EXERCISE AIM. Repeat exactly what runs from the line containing "U18: XNOR (in" through the last line of the material below. Do not copy the pictures.

◆ ◆ ◆ ◆

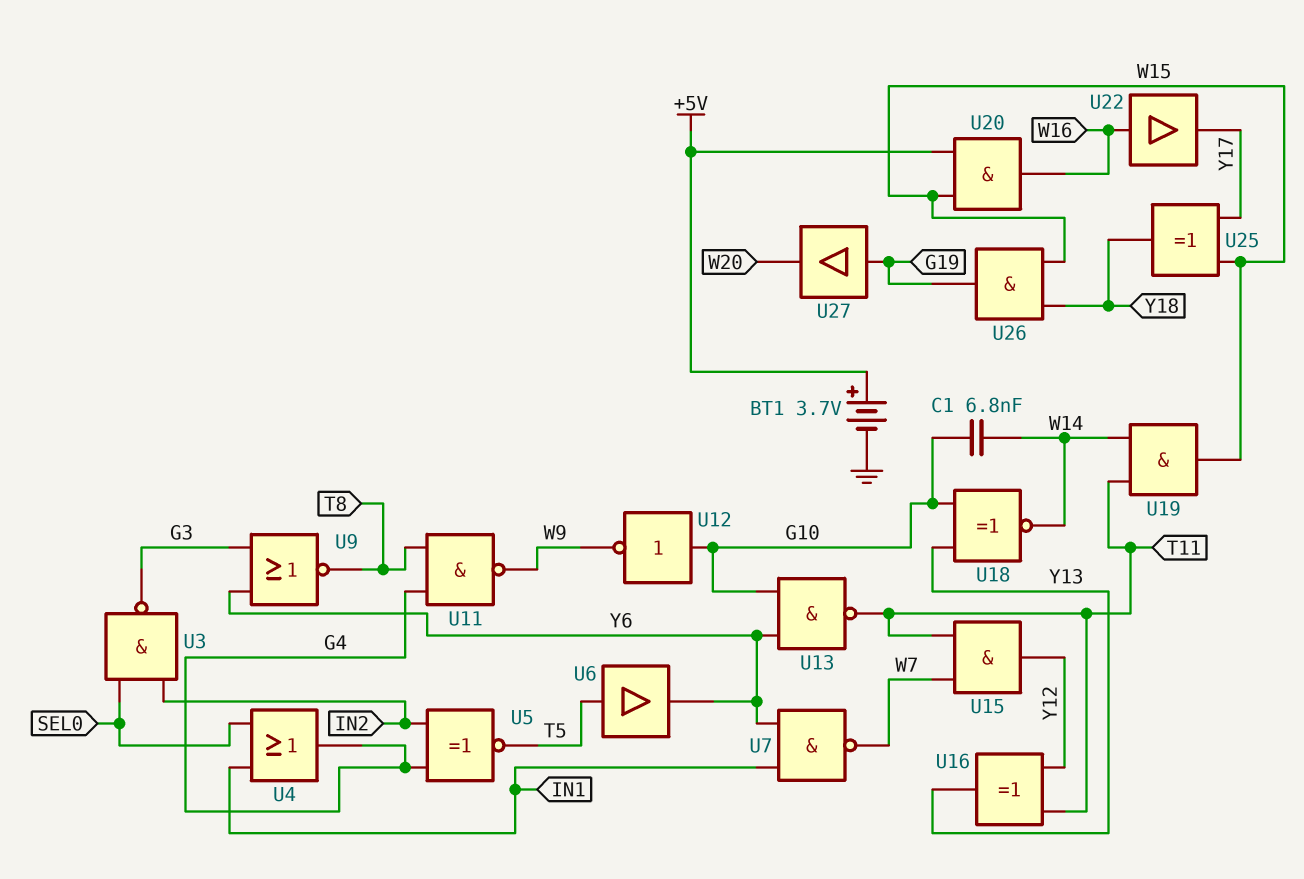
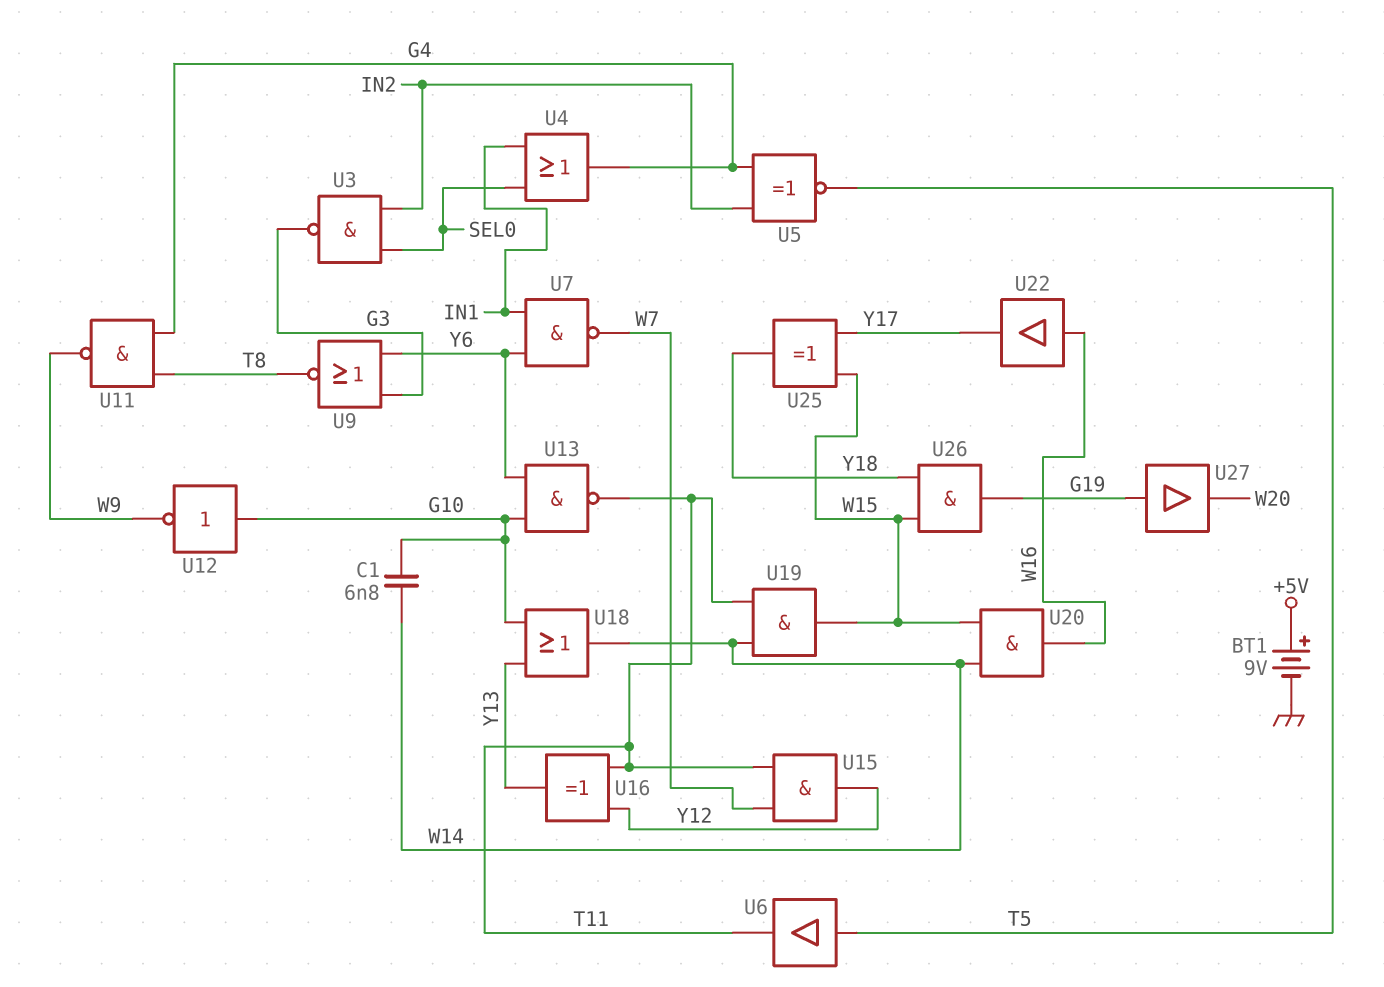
BT1: 3.7V (plus +5V, minus GND) -> 9V (plus +5V, minus GND)
U6: buffer (in T5, out Y6) -> buffer (in T5, out T11)
U18: XNOR (in G10, in Y13, out W14) -> OR (in G10, in Y13, out W14)
U20: AND (in +5V, in W15, out W16) -> AND (in W14, in W15, out W16)

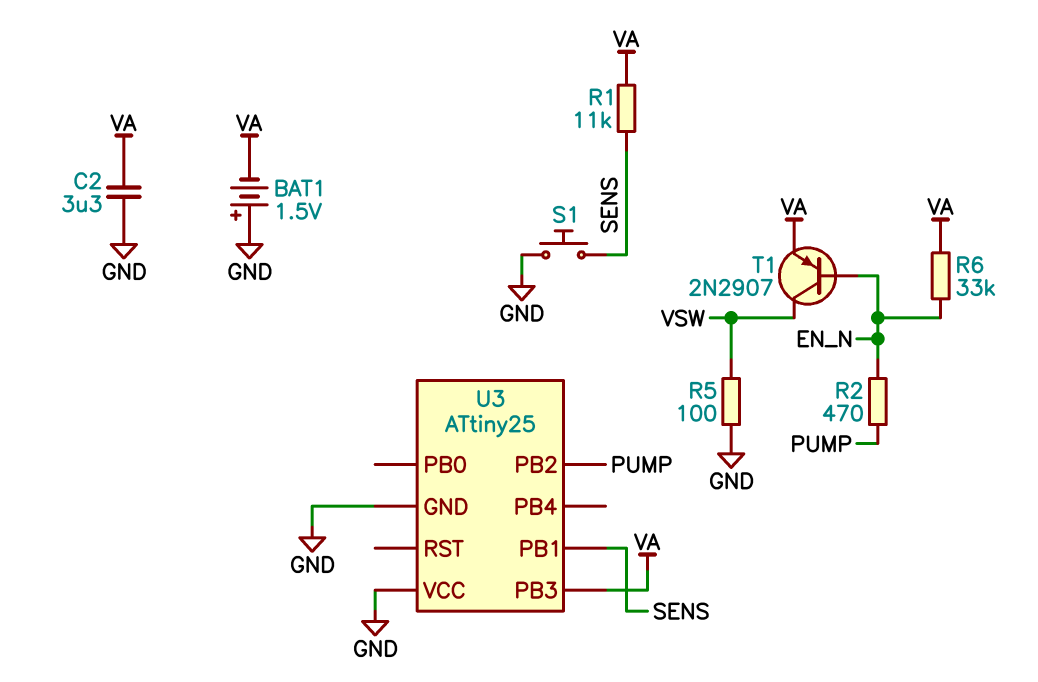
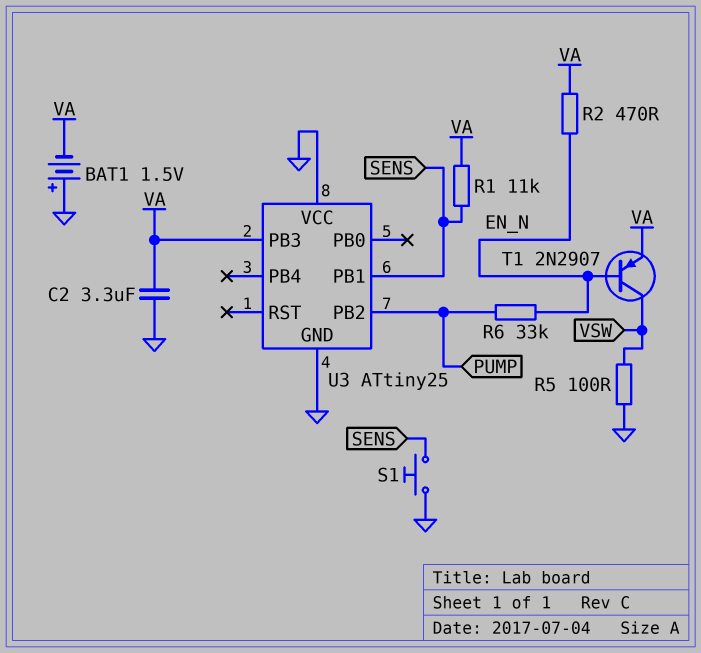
R2: 470 (EN_N, PUMP) -> 470 (EN_N, VA)
R6: 33k (EN_N, VA) -> 33k (EN_N, PUMP)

◆ ◆ ◆ ◆

ANSWER SPACE.
U18: XNOR (in G10, in Y13, out W14) -> OR (in G10, in Y13, out W14)
U20: AND (in +5V, in W15, out W16) -> AND (in W14, in W15, out W16)

R2: 470 (EN_N, PUMP) -> 470 (EN_N, VA)
R6: 33k (EN_N, VA) -> 33k (EN_N, PUMP)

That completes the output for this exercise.